● TASK ITEM
In your copy, each record should read exactly as it does below, and no pictures should be present.
┌─ DATA SHOWN
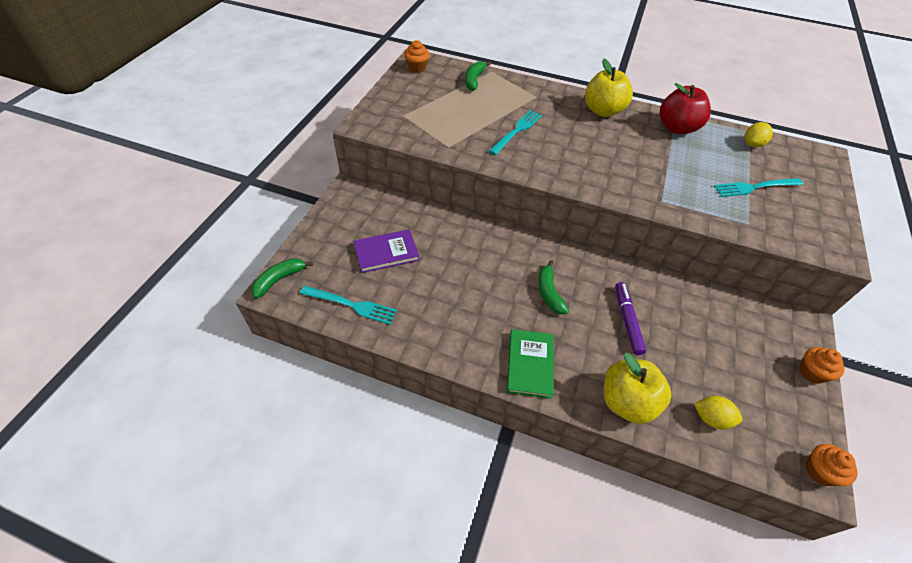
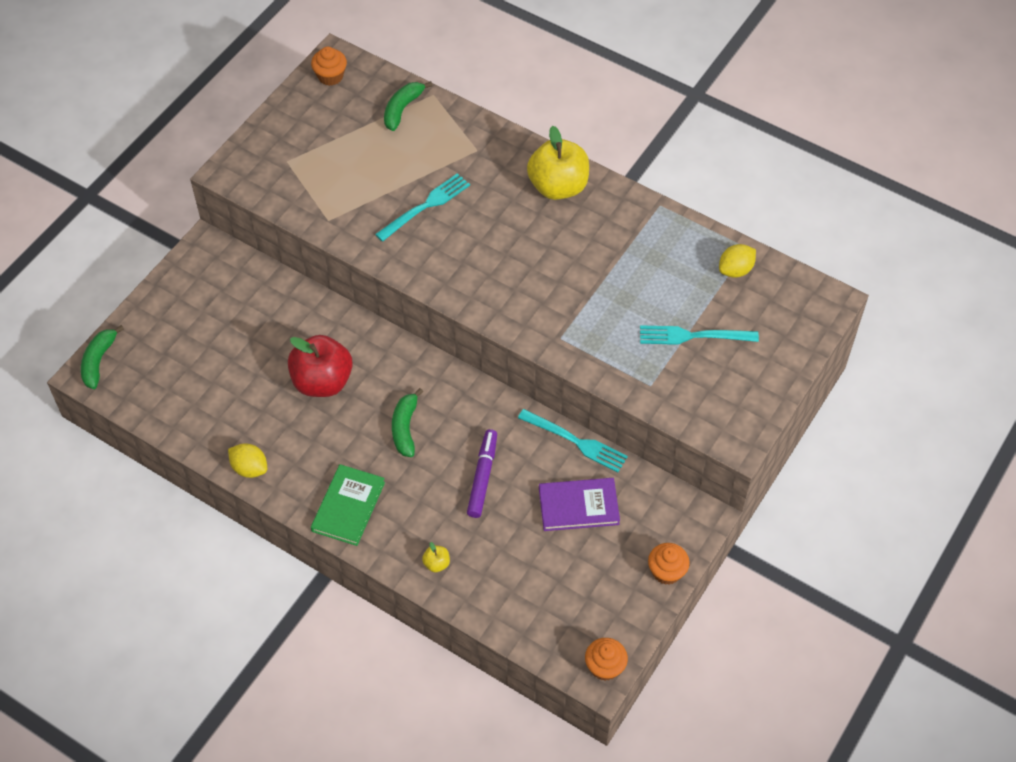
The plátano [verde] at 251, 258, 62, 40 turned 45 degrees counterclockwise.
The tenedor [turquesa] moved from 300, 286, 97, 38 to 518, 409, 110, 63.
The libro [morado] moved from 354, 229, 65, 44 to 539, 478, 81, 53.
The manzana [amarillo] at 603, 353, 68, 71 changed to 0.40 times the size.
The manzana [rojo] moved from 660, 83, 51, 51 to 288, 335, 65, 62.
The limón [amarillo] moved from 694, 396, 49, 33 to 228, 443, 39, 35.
└─
● ANSWER BOX
The plátano [verde] at 251, 258, 62, 40 turned 45 degrees counterclockwise.
The tenedor [turquesa] moved from 300, 286, 97, 38 to 518, 409, 110, 63.
The libro [morado] moved from 354, 229, 65, 44 to 539, 478, 81, 53.
The manzana [amarillo] at 603, 353, 68, 71 changed to 0.40 times the size.
The manzana [rojo] moved from 660, 83, 51, 51 to 288, 335, 65, 62.
The limón [amarillo] moved from 694, 396, 49, 33 to 228, 443, 39, 35.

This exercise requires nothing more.